(Records from a data source)
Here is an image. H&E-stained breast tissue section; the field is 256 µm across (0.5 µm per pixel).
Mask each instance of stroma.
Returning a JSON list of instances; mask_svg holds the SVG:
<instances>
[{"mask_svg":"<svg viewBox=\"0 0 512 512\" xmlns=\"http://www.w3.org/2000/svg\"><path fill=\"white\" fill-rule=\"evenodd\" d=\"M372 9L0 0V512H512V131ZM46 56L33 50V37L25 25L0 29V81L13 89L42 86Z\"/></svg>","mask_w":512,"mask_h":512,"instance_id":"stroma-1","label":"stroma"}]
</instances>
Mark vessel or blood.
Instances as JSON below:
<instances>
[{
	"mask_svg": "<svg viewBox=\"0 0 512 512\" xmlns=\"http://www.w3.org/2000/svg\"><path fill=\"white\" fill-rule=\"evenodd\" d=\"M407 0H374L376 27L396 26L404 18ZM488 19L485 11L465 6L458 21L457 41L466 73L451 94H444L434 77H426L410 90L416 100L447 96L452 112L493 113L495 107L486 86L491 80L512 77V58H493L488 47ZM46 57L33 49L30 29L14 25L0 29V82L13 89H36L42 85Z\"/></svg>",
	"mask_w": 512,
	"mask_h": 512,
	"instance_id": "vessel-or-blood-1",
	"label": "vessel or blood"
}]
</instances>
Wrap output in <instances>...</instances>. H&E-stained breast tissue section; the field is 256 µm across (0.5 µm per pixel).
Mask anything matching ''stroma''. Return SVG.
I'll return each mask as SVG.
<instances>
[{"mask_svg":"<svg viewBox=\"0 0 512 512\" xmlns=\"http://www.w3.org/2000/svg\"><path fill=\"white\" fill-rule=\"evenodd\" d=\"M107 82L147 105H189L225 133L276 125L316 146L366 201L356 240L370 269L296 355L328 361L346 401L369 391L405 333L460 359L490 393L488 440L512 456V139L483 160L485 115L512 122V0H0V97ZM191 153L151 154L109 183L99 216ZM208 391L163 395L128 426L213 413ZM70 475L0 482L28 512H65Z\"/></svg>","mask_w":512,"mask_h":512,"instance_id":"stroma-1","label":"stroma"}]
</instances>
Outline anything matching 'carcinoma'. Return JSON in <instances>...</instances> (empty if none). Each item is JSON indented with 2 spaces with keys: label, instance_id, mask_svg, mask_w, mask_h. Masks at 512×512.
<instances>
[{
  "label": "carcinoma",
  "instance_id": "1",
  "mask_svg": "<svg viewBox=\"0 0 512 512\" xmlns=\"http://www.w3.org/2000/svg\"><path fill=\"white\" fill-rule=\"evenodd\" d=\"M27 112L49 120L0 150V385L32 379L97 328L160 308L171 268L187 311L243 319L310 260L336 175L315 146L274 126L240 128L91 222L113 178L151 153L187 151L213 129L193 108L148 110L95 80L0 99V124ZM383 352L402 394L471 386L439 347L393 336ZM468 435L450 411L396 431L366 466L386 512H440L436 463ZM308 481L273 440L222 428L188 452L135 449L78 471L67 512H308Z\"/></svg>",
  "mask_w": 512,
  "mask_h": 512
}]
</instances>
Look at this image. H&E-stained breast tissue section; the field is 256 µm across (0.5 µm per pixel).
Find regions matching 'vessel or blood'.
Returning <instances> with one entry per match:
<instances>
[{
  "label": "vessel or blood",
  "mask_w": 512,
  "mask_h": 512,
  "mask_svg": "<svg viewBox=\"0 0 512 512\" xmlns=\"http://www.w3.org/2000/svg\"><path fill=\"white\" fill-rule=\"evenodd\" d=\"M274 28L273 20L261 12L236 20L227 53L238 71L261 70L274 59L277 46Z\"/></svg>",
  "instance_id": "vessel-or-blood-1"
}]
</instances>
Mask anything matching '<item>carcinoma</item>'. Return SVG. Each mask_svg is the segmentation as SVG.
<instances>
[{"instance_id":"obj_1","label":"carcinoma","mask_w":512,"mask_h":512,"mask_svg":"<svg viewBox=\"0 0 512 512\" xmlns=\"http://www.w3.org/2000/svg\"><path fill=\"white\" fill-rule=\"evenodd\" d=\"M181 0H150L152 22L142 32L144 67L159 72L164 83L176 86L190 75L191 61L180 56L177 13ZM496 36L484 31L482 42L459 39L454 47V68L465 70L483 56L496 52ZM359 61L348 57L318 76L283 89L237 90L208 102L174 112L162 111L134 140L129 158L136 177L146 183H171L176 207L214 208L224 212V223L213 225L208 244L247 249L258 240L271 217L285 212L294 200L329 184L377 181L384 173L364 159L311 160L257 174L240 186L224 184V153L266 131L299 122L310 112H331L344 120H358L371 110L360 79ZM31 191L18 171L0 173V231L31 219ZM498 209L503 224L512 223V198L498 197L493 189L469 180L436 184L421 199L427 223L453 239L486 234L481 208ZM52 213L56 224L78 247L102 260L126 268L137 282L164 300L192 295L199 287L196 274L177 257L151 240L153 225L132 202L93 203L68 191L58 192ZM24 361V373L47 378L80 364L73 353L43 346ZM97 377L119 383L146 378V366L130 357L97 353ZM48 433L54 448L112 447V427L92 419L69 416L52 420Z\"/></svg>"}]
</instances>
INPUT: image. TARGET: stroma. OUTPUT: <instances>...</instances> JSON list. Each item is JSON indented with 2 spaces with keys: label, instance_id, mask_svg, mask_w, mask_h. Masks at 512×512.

Exercise aim — Look for the word "pixel" and return every line where it occurs.

Reply to the task —
Here is an image. H&E-stained breast tissue section; the field is 256 µm across (0.5 µm per pixel).
Wrap output in <instances>...</instances>. H&E-stained breast tissue section; the field is 256 µm across (0.5 µm per pixel).
Look at this image. H&E-stained breast tissue section; the field is 256 µm across (0.5 µm per pixel).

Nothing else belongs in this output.